[Assignment] Only the lines from the beginning of the entries through the one with "purple cupcake (513 125) -> none" should be written out, please, exactly and without any pictures.
--- The records Enclosed Below ---
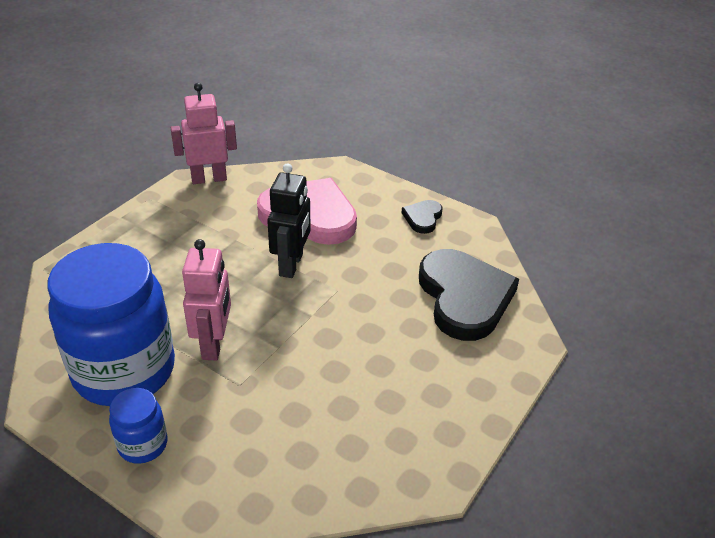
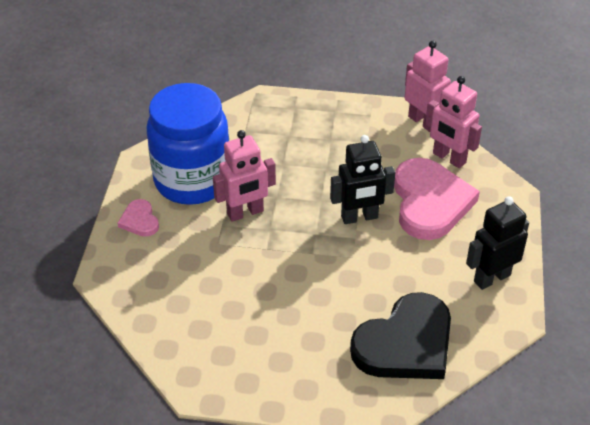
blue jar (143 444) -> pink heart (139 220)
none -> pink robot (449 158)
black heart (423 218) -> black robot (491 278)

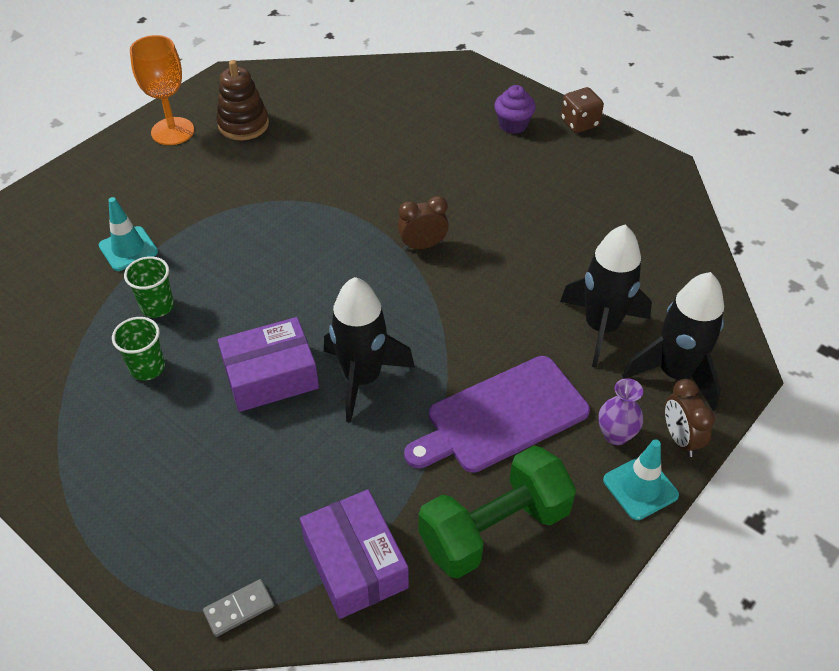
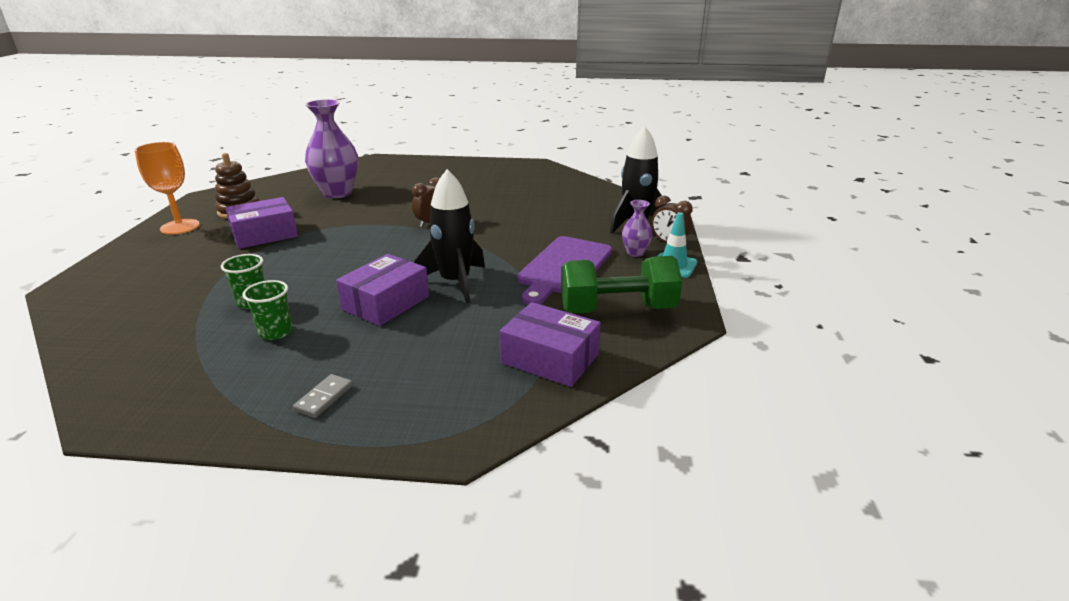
none -> purple box (264 234)
grey domino (239 609) -> grey domino (324 398), relocated
none -> purple vase (337 193)
green dumbbell (494 529) -> green dumbbell (617 310), 60 degrees clockwise
turquoise traffic cone (128 249) -> none
purple cupcake (513 125) -> none
black rocket (601 327) -> none
brown dice (579 123) -> none

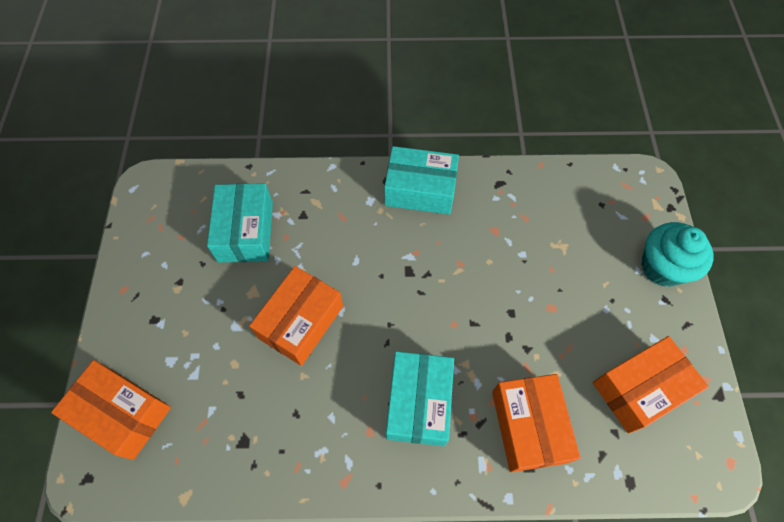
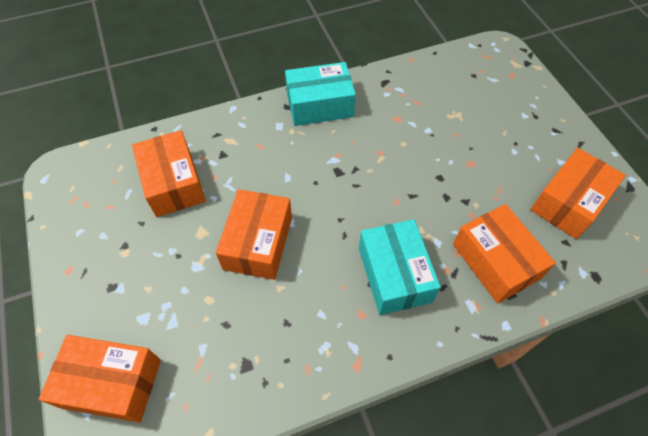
turquoise box (246 231) -> orange box (173 183)
turquoise cupcake (662 267) -> none

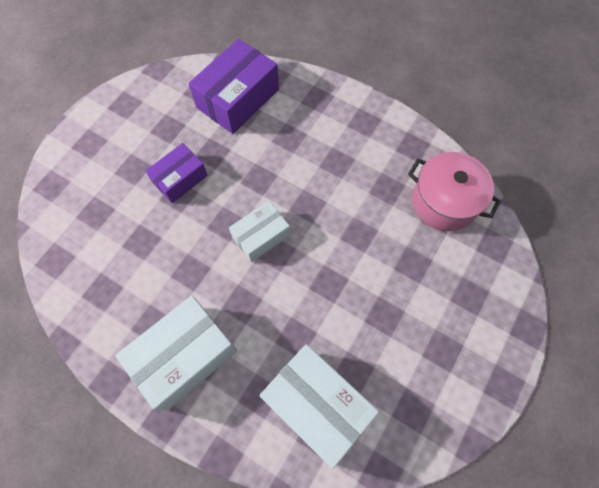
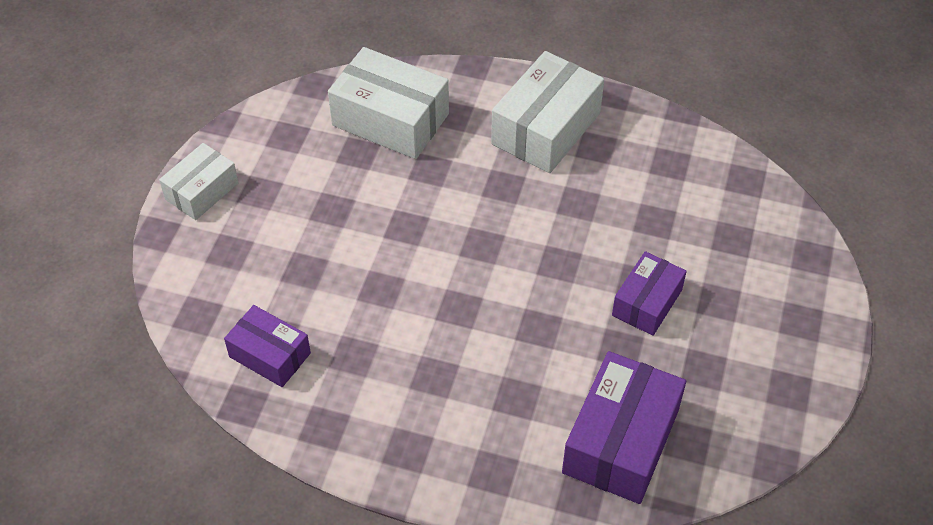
white box (261 236) -> white box (202 191), relocated
pink pot (444 202) -> purple box (270 355)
--- End of Enclosed The records ---
[Result]
blue jar (143 444) -> pink heart (139 220)
none -> pink robot (449 158)
black heart (423 218) -> black robot (491 278)

none -> purple box (264 234)
grey domino (239 609) -> grey domino (324 398), relocated
none -> purple vase (337 193)
green dumbbell (494 529) -> green dumbbell (617 310), 60 degrees clockwise
turquoise traffic cone (128 249) -> none
purple cupcake (513 125) -> none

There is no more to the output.